Task to complete>
Your answer is the lines below, exactly, from the one that contains "D1: schottky (A" through the one that contains "R4: 68k (TRIG, VS) -> 51k (TRIG, VS)", both included.

□ □ □ □ □ □ □

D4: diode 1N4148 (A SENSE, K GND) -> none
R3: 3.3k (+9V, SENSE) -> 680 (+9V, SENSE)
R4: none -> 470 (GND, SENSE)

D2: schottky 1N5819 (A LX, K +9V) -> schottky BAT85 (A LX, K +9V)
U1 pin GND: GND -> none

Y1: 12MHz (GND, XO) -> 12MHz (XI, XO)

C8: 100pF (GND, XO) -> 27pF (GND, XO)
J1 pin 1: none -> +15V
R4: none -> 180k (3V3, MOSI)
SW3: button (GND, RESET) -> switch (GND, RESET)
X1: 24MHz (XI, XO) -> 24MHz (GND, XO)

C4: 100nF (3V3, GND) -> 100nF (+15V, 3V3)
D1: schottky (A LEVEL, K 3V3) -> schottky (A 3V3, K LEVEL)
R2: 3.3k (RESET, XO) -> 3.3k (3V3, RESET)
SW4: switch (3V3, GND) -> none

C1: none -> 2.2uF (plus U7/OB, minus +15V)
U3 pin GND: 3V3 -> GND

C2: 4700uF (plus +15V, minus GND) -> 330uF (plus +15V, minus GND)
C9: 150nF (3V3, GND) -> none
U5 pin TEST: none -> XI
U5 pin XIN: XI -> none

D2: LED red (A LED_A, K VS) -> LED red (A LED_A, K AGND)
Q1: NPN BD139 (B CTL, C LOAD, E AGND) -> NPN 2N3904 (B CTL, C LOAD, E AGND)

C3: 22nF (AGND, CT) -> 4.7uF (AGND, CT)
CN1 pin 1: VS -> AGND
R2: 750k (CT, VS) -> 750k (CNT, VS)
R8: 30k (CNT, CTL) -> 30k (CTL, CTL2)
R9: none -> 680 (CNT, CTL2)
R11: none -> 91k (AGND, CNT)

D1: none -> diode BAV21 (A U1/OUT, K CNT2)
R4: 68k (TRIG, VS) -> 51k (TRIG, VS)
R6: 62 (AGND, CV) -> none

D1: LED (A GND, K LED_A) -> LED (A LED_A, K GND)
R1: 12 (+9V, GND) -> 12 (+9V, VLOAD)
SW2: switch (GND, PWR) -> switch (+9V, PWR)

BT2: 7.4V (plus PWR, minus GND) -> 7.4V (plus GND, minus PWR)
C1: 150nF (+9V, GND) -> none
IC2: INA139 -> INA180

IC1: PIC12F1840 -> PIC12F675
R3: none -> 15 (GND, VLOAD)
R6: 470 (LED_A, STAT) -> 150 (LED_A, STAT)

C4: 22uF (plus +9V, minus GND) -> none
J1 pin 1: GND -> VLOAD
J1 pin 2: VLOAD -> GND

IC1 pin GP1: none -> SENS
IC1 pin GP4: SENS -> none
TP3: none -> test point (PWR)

□ □ □ □ □ □ □

Written solution>
D1: schottky (A LEVEL, K 3V3) -> schottky (A 3V3, K LEVEL)
R2: 3.3k (RESET, XO) -> 3.3k (3V3, RESET)
SW4: switch (3V3, GND) -> none

C1: none -> 2.2uF (plus U7/OB, minus +15V)
U3 pin GND: 3V3 -> GND

C2: 4700uF (plus +15V, minus GND) -> 330uF (plus +15V, minus GND)
C9: 150nF (3V3, GND) -> none
U5 pin TEST: none -> XI
U5 pin XIN: XI -> none

D2: LED red (A LED_A, K VS) -> LED red (A LED_A, K AGND)
Q1: NPN BD139 (B CTL, C LOAD, E AGND) -> NPN 2N3904 (B CTL, C LOAD, E AGND)

C3: 22nF (AGND, CT) -> 4.7uF (AGND, CT)
CN1 pin 1: VS -> AGND
R2: 750k (CT, VS) -> 750k (CNT, VS)
R8: 30k (CNT, CTL) -> 30k (CTL, CTL2)
R9: none -> 680 (CNT, CTL2)
R11: none -> 91k (AGND, CNT)

D1: none -> diode BAV21 (A U1/OUT, K CNT2)
R4: 68k (TRIG, VS) -> 51k (TRIG, VS)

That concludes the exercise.